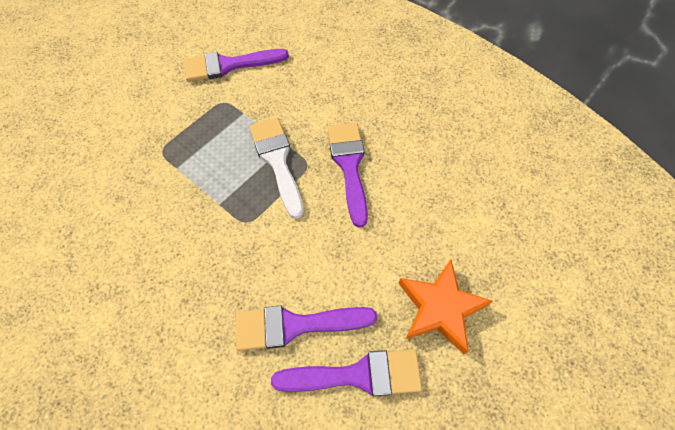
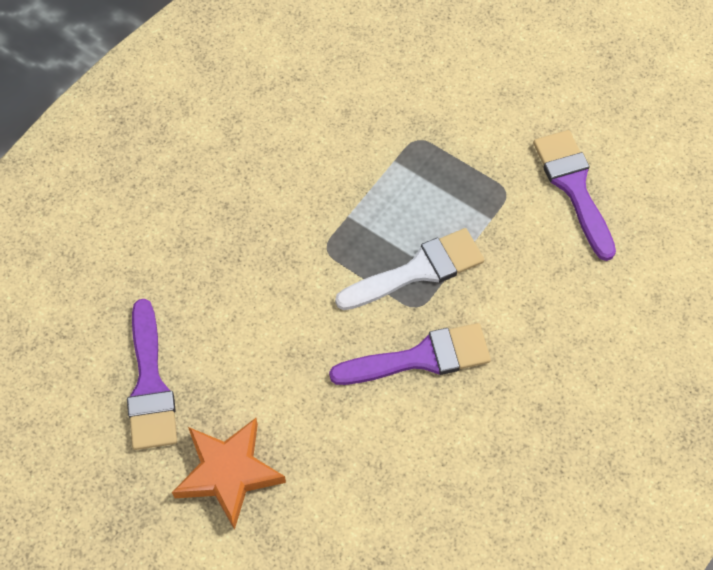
camera: 85 degrees right, 0 degrees up
(296, 325) = (202, 317): purple brush -> none

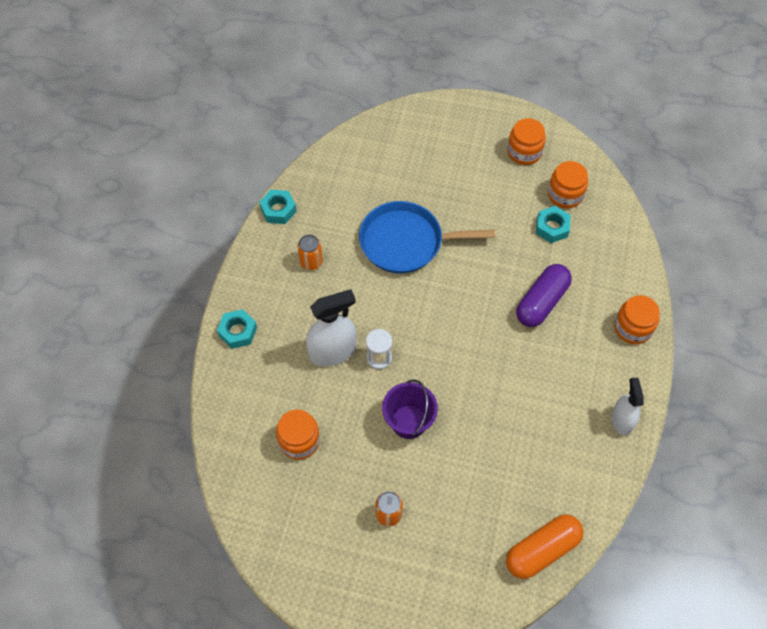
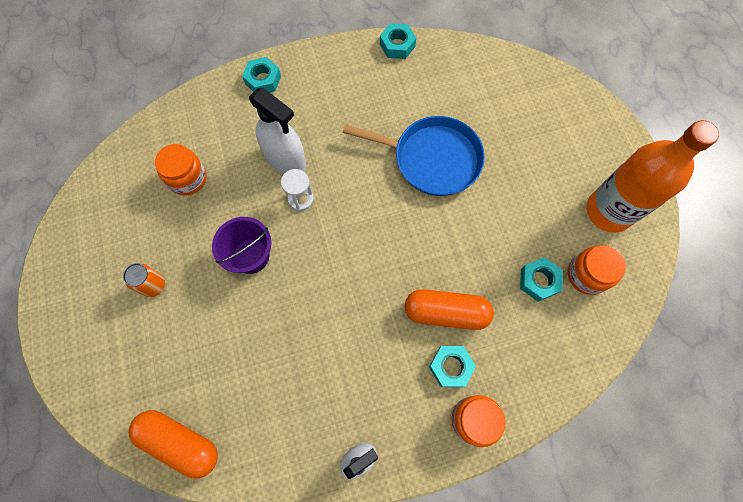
camera: 60 degrees right, 10 degrees up
(311, 262) = (362, 96): orange can -> none
(405, 242) = (432, 159): blue pan -> blue pan turned 135 degrees clockwise
(524, 152) = (608, 211): orange jar -> orange bottle
(541, 302) = (446, 312): purple capsule -> orange capsule
(585, 322) = (450, 367): none -> turquoise nut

::::

TASK PROMPT: Which lines of the data contain the word "camera"? Copy each one.

TASK RESULT:
camera: 85 degrees right, 0 degrees up
camera: 60 degrees right, 10 degrees up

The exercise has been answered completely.